— Exercise brief —
What you return should match the entries below exactly, only without the images.

Dataset records below:

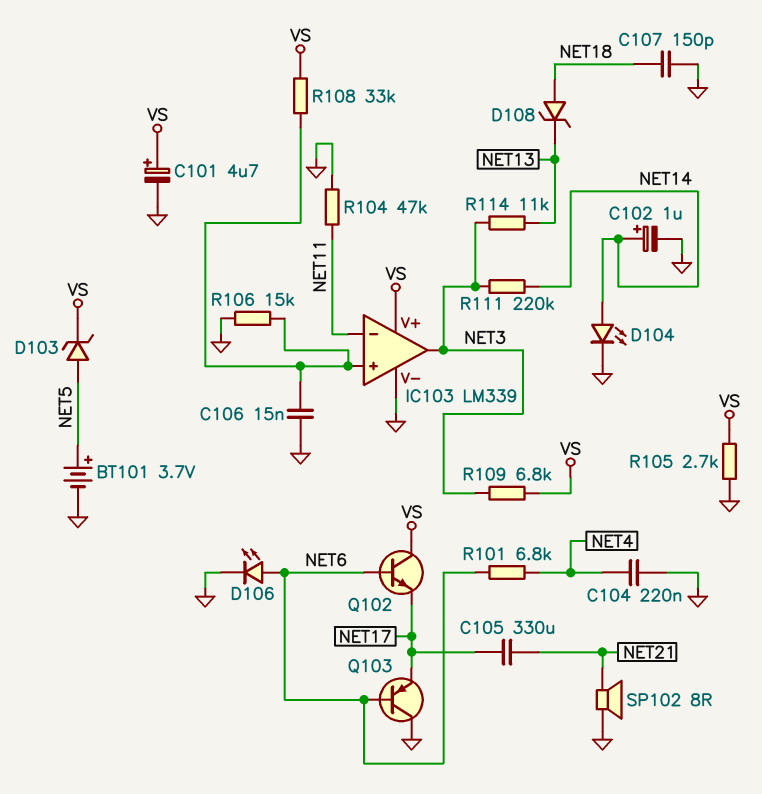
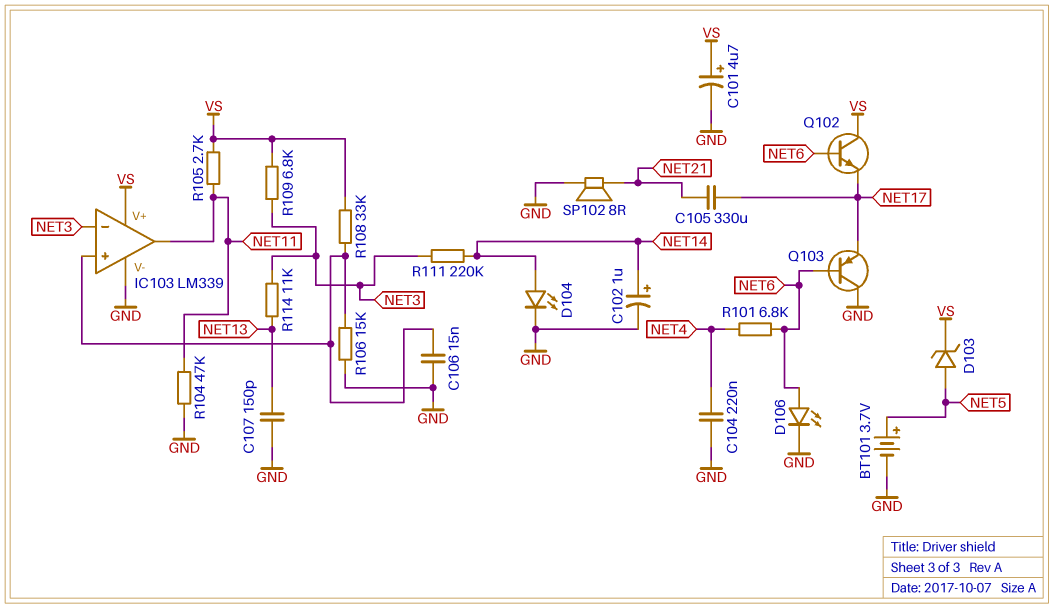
C107: 150pF (GND, NET18) -> 150pF (GND, NET13)
D108: zener (A NET18, K NET13) -> none
IC103 pin in-: NET11 -> NET3
IC103 pin out: NET3 -> NET11
R105: 2.7k (GND, VS) -> 2.7k (NET11, VS)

End of Dataset records.

— Exercise solution —
C107: 150pF (GND, NET18) -> 150pF (GND, NET13)
D108: zener (A NET18, K NET13) -> none
IC103 pin in-: NET11 -> NET3
IC103 pin out: NET3 -> NET11
R105: 2.7k (GND, VS) -> 2.7k (NET11, VS)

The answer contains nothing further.